[Revision comparison data]
┄┄┄┄┄┄

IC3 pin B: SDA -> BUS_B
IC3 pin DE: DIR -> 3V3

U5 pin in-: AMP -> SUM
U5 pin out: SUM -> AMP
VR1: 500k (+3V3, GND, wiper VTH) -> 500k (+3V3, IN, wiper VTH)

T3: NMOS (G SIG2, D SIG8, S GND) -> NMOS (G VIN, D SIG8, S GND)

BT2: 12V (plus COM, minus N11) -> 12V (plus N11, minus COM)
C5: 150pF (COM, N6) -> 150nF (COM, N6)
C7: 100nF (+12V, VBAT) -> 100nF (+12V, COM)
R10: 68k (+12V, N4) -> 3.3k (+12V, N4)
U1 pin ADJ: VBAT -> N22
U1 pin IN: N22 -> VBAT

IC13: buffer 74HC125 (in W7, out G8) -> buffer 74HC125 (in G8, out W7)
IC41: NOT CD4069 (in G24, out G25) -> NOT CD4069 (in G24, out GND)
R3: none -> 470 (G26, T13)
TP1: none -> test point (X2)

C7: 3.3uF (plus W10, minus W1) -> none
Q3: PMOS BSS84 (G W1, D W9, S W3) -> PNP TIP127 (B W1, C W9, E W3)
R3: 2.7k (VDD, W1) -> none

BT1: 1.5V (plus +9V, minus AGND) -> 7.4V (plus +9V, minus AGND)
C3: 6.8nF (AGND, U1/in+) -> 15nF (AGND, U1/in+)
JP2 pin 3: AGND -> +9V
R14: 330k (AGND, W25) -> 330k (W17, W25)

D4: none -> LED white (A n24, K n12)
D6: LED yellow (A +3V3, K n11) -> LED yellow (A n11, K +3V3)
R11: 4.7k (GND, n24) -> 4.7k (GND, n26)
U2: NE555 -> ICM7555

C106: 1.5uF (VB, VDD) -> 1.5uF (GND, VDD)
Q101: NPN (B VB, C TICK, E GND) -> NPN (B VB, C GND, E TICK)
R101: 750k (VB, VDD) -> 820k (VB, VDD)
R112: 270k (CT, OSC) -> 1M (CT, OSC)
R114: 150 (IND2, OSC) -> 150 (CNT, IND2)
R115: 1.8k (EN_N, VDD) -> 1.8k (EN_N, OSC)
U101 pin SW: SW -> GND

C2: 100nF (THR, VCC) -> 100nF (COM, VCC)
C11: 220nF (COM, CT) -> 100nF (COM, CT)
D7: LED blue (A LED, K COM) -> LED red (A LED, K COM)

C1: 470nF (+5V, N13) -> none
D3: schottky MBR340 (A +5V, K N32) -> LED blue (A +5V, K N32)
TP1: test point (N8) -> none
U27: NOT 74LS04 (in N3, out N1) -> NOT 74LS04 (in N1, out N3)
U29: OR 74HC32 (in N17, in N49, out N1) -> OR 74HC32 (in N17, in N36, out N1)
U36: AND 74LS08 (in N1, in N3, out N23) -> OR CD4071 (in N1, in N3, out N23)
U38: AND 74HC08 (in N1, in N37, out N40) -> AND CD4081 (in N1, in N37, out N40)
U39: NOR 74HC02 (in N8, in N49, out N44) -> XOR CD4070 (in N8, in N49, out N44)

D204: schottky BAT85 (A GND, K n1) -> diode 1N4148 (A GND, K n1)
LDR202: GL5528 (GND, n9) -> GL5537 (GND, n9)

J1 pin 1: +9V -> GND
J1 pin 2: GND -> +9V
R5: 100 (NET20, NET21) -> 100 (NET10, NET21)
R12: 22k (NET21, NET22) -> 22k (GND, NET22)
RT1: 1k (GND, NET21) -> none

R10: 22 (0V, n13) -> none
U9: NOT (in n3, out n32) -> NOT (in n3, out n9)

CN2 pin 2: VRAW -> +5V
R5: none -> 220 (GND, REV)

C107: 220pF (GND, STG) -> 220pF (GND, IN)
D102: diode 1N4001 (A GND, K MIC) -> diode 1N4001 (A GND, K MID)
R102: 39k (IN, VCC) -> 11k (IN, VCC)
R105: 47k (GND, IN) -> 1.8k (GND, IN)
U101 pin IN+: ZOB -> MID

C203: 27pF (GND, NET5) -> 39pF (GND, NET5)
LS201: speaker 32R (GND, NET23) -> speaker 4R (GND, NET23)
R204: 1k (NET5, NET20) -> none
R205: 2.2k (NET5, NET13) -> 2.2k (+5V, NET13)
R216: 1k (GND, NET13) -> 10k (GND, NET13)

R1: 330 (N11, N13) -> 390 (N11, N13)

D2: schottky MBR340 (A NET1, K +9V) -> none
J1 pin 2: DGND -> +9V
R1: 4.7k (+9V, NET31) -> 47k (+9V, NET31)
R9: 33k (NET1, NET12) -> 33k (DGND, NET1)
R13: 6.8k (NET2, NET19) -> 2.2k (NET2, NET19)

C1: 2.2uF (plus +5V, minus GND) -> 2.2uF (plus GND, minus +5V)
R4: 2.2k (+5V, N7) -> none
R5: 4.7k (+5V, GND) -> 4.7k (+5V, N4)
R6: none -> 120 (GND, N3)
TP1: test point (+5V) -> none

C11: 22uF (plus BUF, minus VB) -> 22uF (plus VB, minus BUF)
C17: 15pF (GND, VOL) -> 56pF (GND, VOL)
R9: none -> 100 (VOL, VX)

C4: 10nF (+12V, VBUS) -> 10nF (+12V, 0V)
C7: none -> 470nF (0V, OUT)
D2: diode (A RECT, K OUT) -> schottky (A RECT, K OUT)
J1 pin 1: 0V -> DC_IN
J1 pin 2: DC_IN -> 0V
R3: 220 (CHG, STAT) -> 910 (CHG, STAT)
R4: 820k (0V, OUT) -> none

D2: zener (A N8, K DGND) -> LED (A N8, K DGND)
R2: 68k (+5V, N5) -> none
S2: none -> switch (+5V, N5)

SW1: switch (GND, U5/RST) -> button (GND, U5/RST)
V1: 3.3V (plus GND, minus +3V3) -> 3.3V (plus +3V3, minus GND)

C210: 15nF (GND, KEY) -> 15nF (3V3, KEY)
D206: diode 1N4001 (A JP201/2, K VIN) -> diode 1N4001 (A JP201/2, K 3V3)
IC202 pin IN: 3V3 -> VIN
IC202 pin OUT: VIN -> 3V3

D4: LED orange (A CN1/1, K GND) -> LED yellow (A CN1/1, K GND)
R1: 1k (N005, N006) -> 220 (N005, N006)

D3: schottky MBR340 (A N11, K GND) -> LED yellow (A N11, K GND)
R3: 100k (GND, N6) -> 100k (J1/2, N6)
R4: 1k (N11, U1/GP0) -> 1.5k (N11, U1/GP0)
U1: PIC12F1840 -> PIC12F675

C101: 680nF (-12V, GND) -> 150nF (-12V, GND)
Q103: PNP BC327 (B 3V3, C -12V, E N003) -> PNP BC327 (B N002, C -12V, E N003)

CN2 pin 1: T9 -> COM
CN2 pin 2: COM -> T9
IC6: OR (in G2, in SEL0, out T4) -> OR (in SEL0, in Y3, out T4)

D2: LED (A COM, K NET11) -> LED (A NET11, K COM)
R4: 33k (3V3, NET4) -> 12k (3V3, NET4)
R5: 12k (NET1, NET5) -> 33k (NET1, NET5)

┄┄┄┄┄┄

■ Exercise
Check each line above for the word "yellow" and copy every line that has it.

■ Task result
D6: LED yellow (A +3V3, K n11) -> LED yellow (A n11, K +3V3)
D4: LED orange (A CN1/1, K GND) -> LED yellow (A CN1/1, K GND)
D3: schottky MBR340 (A N11, K GND) -> LED yellow (A N11, K GND)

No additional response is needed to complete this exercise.